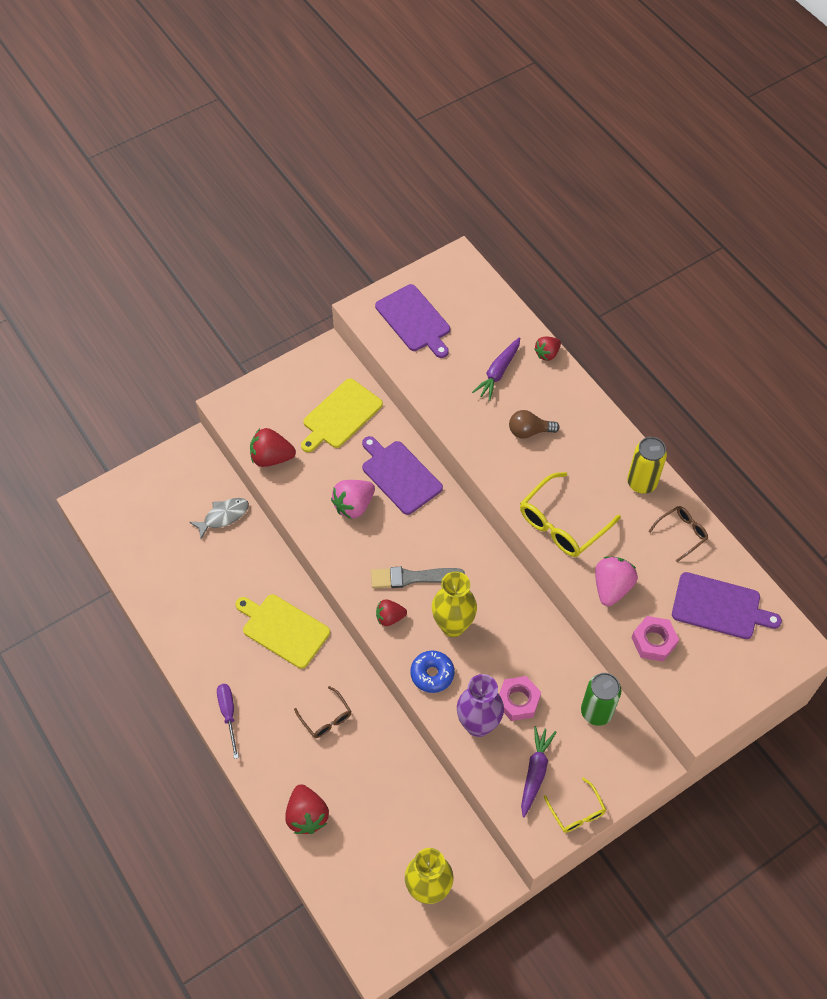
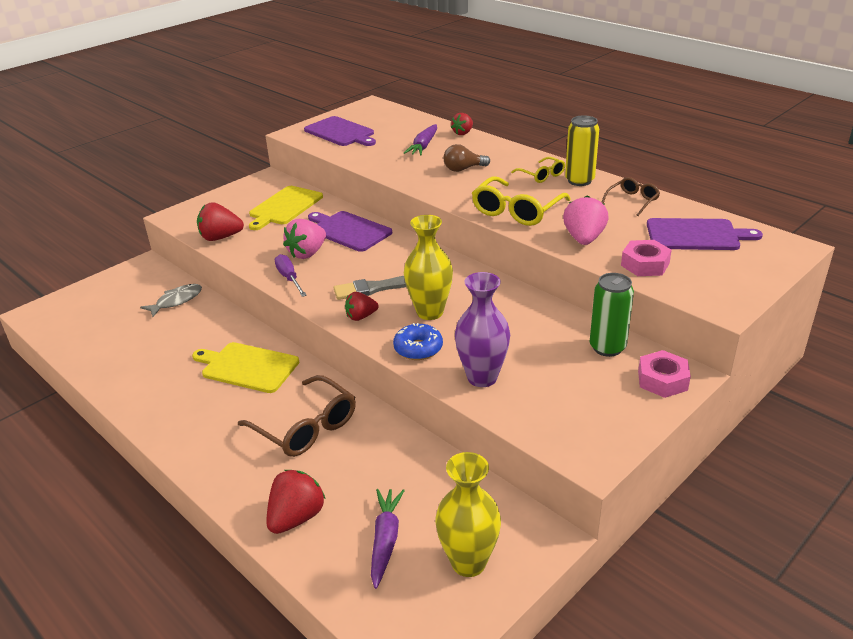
camera: 10 degrees left, 25 degrees down
purple screwdriver [217,684,239,759] -> purple screwdriver moved to [275,254,307,297]
red strawberry [285,784,329,834] -> red strawberry turned 120 degrees counterclockwise [267,470,326,534]
brown glasses [294,686,351,738] -> brown glasses [238,375,356,457], size x1.76
pink nut [499,676,541,721] -> pink nut moved to [638,350,691,398]
purple carrot [521,726,556,817] -> purple carrot moved to [371,489,405,589]
yellow glasses [544,777,606,833] -> yellow glasses moved to [511,157,565,183]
——————————
The line with "purple carrot [521,726,556,817]" marks where to start. Transcribe from there through the final line of the records, exactly and with nothing added.

purple carrot [521,726,556,817] -> purple carrot moved to [371,489,405,589]
yellow glasses [544,777,606,833] -> yellow glasses moved to [511,157,565,183]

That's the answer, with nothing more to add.